Before-and-after change data
----
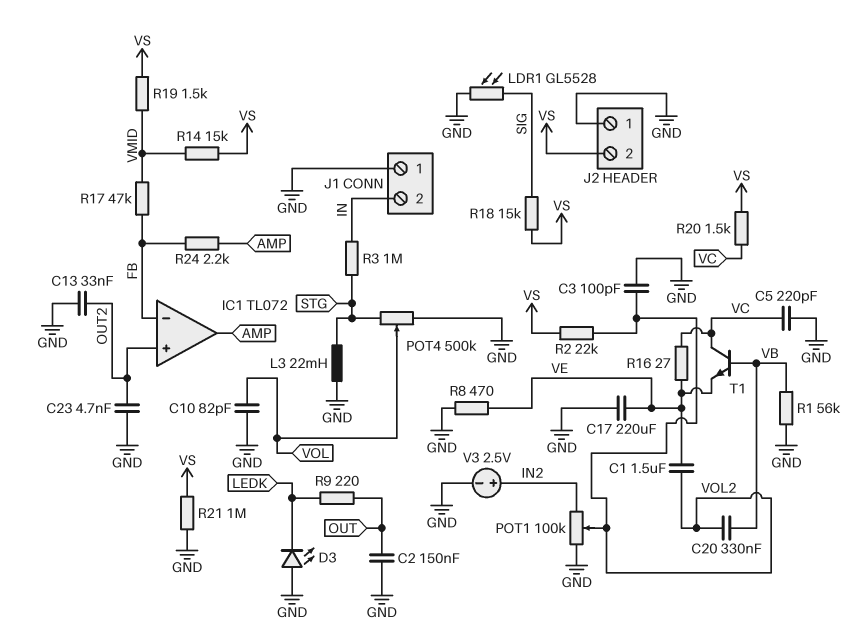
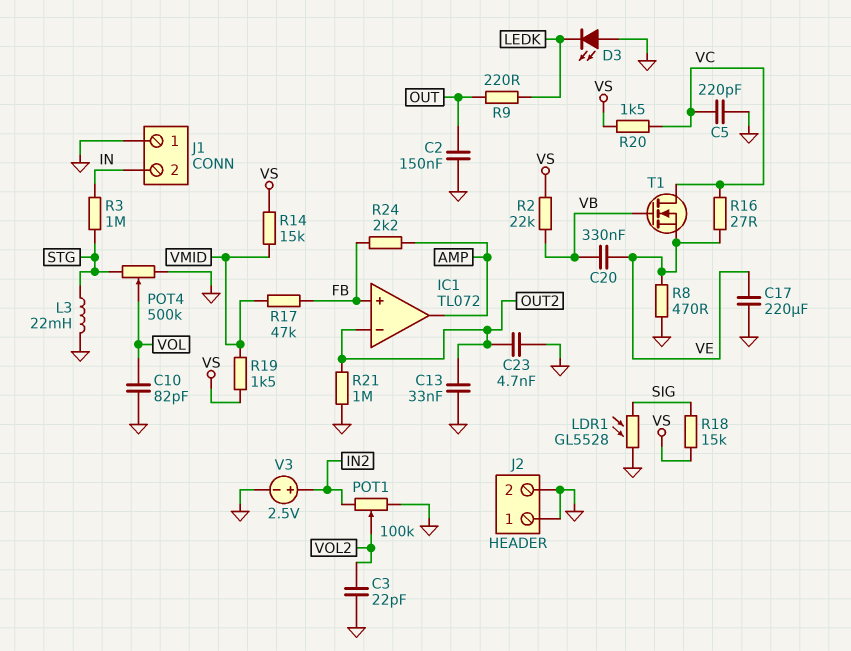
C1: 1.5uF (VE, VOL2) -> none
C3: 100pF (GND, VOL2) -> 22pF (GND, VOL2)
C20: 330nF (VB, VOL2) -> 330nF (VB, VE)
IC1 pin in+: OUT2 -> FB
IC1 pin in-: FB -> OUT2
J2 pin 2: VS -> GND
R1: 56k (GND, VB) -> none
R2: 22k (VOL2, VS) -> 22k (VB, VS)
R21: 1M (GND, VS) -> 1M (GND, OUT2)
T1: NPN (B VB, C VC, E VE) -> NMOS (G VB, D VC, S VE)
----
**TASK OBJECTIVE**
Leave the images aside and transcribe all entries exactly.

**EXERCISE RESPONSE**
C1: 1.5uF (VE, VOL2) -> none
C3: 100pF (GND, VOL2) -> 22pF (GND, VOL2)
C20: 330nF (VB, VOL2) -> 330nF (VB, VE)
IC1 pin in+: OUT2 -> FB
IC1 pin in-: FB -> OUT2
J2 pin 2: VS -> GND
R1: 56k (GND, VB) -> none
R2: 22k (VOL2, VS) -> 22k (VB, VS)
R21: 1M (GND, VS) -> 1M (GND, OUT2)
T1: NPN (B VB, C VC, E VE) -> NMOS (G VB, D VC, S VE)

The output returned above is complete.